##### INFORMATION GIVEN #####
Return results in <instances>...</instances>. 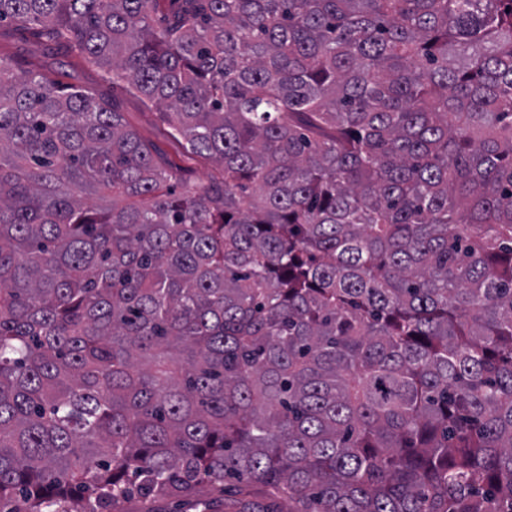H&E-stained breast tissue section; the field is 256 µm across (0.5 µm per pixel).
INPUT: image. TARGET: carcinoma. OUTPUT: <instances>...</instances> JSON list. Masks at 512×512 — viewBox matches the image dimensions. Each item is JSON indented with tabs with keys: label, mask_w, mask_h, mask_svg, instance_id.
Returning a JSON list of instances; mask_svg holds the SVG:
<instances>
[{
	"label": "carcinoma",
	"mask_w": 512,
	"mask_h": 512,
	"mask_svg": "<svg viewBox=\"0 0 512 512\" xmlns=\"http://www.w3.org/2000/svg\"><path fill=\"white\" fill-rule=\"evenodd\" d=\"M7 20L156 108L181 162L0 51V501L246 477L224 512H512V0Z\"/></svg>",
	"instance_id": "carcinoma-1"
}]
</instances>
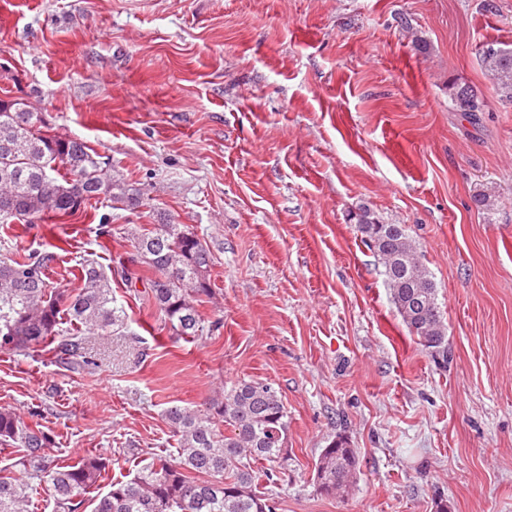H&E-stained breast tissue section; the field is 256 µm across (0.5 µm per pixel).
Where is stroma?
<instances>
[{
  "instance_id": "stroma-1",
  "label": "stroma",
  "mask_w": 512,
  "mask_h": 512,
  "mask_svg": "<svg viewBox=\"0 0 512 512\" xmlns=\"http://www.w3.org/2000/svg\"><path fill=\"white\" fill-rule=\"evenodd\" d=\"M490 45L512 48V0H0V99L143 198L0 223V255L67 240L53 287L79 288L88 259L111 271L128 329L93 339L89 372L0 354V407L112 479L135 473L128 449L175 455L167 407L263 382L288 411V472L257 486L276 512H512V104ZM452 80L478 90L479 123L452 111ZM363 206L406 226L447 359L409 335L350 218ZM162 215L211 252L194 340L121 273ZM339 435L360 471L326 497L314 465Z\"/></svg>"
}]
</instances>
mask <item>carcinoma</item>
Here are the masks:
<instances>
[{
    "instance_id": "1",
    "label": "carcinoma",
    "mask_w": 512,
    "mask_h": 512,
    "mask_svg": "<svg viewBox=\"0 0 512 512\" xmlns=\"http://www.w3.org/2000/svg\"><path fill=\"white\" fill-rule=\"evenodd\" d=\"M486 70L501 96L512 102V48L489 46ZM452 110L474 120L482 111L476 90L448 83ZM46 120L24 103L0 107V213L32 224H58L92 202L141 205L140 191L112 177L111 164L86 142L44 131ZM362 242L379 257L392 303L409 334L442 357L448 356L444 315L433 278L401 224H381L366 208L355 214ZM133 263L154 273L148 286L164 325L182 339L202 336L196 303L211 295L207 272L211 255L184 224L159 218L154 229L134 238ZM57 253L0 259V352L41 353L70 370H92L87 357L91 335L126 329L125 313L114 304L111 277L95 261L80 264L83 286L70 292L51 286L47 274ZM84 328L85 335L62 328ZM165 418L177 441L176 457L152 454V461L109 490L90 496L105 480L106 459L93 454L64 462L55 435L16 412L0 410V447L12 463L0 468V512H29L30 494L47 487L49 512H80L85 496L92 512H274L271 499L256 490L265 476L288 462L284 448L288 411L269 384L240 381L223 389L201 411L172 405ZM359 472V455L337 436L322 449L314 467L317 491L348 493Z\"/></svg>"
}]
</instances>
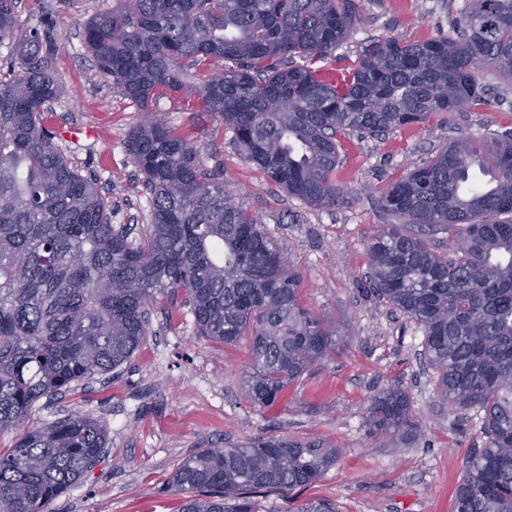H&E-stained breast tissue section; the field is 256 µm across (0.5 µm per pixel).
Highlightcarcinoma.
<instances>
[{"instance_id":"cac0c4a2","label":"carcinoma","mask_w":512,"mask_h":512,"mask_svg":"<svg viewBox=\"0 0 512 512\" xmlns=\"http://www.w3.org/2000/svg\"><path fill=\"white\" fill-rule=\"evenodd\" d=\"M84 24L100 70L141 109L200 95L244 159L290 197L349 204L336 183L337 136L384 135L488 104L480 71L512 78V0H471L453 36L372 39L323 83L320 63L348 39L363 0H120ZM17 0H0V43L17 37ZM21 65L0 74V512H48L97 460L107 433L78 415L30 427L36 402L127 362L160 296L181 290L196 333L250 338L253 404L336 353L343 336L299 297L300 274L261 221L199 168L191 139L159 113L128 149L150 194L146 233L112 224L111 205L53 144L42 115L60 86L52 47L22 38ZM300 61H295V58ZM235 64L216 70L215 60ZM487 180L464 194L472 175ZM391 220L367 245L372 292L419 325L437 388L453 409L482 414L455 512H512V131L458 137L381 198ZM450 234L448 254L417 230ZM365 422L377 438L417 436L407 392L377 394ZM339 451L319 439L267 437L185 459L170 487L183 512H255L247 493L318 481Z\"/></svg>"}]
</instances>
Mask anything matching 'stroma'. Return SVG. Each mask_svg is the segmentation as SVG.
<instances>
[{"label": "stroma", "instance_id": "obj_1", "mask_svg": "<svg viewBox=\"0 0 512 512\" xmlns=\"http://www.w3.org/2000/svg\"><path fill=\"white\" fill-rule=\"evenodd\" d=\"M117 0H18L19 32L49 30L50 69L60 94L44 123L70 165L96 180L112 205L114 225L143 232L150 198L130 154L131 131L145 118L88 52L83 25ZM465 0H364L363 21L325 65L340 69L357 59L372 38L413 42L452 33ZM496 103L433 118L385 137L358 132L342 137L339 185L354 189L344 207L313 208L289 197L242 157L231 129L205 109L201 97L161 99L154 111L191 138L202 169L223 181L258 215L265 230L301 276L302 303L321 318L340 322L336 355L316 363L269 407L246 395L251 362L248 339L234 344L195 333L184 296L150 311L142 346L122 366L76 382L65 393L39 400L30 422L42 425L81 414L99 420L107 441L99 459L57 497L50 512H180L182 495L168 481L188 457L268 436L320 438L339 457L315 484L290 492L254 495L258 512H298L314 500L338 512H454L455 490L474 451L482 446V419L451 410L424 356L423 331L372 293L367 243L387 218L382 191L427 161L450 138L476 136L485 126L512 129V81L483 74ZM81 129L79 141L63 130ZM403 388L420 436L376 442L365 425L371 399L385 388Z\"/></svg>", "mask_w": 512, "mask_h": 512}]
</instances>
#####
##### INFORMATION GIVEN #####
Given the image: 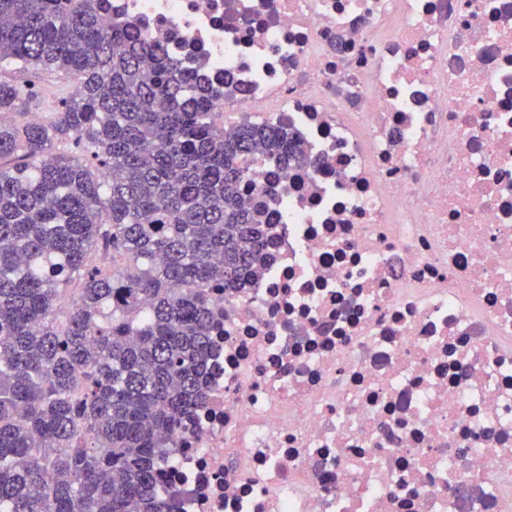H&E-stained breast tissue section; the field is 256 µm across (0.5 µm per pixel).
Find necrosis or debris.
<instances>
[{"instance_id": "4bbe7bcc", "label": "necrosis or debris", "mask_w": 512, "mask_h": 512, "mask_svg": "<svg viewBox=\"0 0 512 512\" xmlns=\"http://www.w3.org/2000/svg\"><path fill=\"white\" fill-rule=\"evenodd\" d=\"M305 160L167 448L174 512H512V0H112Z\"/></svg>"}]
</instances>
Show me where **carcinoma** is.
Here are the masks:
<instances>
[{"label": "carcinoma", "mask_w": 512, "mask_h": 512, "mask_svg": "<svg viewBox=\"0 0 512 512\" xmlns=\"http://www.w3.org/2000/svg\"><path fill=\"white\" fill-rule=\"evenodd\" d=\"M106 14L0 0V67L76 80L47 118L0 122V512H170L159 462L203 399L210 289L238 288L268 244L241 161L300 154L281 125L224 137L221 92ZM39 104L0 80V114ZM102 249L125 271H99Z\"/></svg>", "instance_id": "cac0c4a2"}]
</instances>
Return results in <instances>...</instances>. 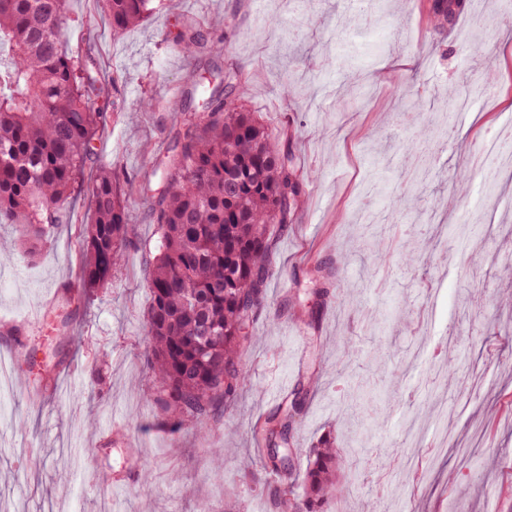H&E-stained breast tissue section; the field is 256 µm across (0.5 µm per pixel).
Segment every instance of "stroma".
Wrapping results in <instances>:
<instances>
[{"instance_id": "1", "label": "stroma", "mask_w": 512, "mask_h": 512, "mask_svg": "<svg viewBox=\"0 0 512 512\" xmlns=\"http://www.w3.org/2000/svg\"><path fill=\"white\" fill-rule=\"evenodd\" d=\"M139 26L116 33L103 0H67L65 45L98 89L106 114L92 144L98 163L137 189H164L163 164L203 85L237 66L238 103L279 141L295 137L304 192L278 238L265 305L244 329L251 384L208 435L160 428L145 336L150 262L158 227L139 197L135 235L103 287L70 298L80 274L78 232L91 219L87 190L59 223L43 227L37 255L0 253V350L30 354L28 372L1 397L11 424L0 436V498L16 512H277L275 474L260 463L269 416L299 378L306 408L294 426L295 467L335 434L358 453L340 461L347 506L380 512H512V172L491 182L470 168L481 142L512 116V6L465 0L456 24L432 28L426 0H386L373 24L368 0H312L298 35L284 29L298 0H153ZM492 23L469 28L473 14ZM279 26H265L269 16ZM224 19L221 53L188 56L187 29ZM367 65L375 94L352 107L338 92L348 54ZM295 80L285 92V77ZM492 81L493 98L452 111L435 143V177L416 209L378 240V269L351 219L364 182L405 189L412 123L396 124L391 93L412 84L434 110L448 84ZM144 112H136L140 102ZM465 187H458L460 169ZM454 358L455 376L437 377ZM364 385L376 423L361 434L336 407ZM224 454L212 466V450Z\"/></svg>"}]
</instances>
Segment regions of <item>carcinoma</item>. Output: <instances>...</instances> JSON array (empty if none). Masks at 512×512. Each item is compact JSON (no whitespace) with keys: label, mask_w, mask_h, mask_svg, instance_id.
#####
◆ TASK REQUIREMENTS: The lines above from the one containing "Segment every instance" through the one containing "Segment regions of" are to be set down exactly, and no others.

◆ THE RESPONSE:
Segment every instance of "stroma".
Wrapping results in <instances>:
<instances>
[{"instance_id": "1", "label": "stroma", "mask_w": 512, "mask_h": 512, "mask_svg": "<svg viewBox=\"0 0 512 512\" xmlns=\"http://www.w3.org/2000/svg\"><path fill=\"white\" fill-rule=\"evenodd\" d=\"M139 26L116 33L103 0H67L65 45L98 89L106 114L92 144L98 163L137 189H164L163 164L203 85L237 66L238 103L279 141L295 137L304 192L278 238L265 305L244 329L251 384L208 435L160 428L145 336L150 262L158 227L139 197L135 235L103 287L70 298L80 274L78 232L91 219L87 190L59 223L43 227L37 255L0 253V350L30 354L28 372L1 397L11 424L0 436V498L16 512H277L275 474L260 463L269 416L299 378L306 408L294 426L295 467L335 434L358 453L340 461L347 506L380 512H512V172L491 182L470 168L481 142L512 116V6L465 0L456 24L432 28L426 0H386L373 24L368 0H312L298 35L284 29L298 0H153ZM492 23L469 28L473 14ZM279 26H265L269 16ZM224 19L221 53L188 56L187 29ZM367 65L375 94L352 107L338 92L348 54ZM295 80L285 92V77ZM492 81L493 98L452 111L435 143V177L416 209L378 240V269L351 219L364 182L405 189L412 123L396 124L391 93L412 84L434 110L448 84ZM144 112H136L140 102ZM465 187H458L460 169ZM454 358L455 376L437 377ZM364 385L376 423L361 434L336 407ZM224 454L212 466V450Z\"/></svg>"}]
</instances>
Segment regions of <item>carcinoma</item>. Output: <instances>...</instances> JSON array (empty if none). Masks at 512×512. Each item is compact JSON (no whitespace) with keys: label, mask_w, mask_h, mask_svg, instance_id.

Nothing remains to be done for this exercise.